> _WHAT TO WORK ON_
Starting from the line that contains "[492, 601, 530, 648]", output every remaining line of the records below exactly as it appears, that line and the last one included.

● ● ●

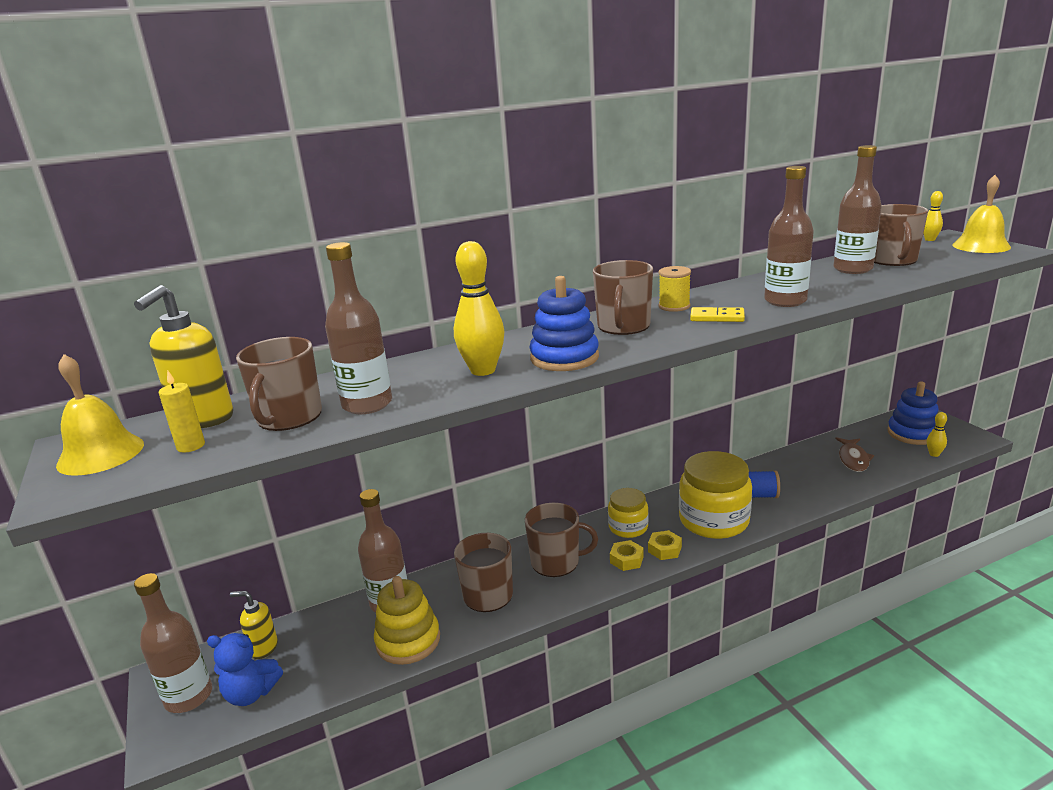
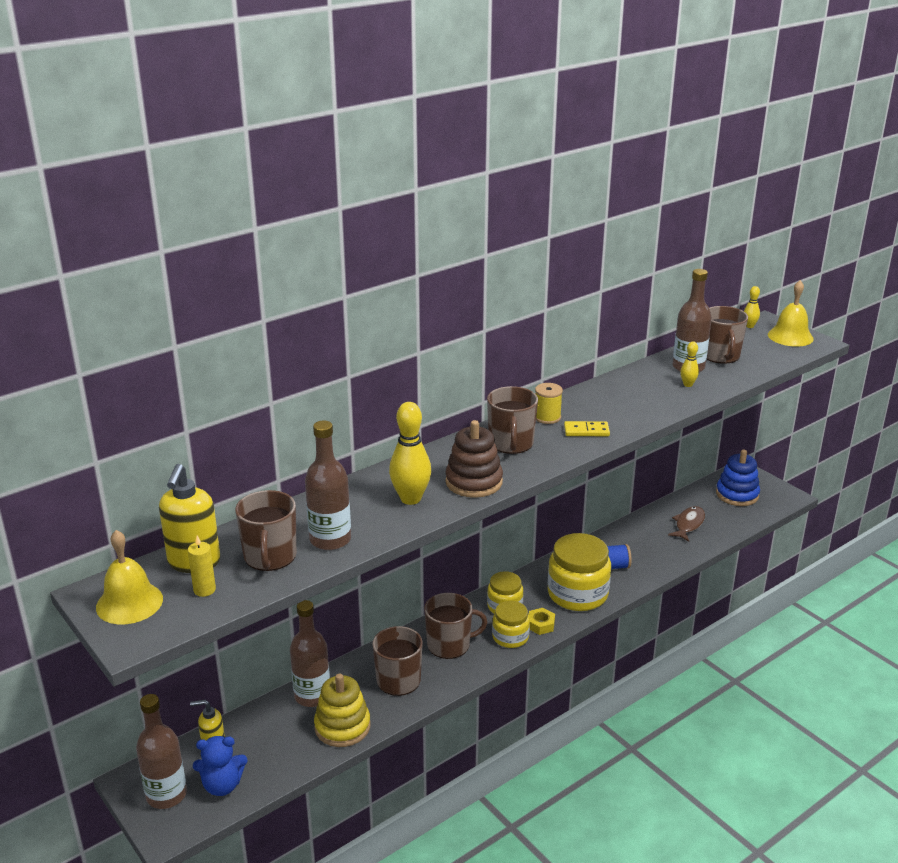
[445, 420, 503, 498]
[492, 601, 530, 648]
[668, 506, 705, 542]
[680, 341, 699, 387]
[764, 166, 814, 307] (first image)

● ● ●

> _RESULT OF THE EXERCISE_
[492, 601, 530, 648]
[668, 506, 705, 542]
[680, 341, 699, 387]
[764, 166, 814, 307] (first image)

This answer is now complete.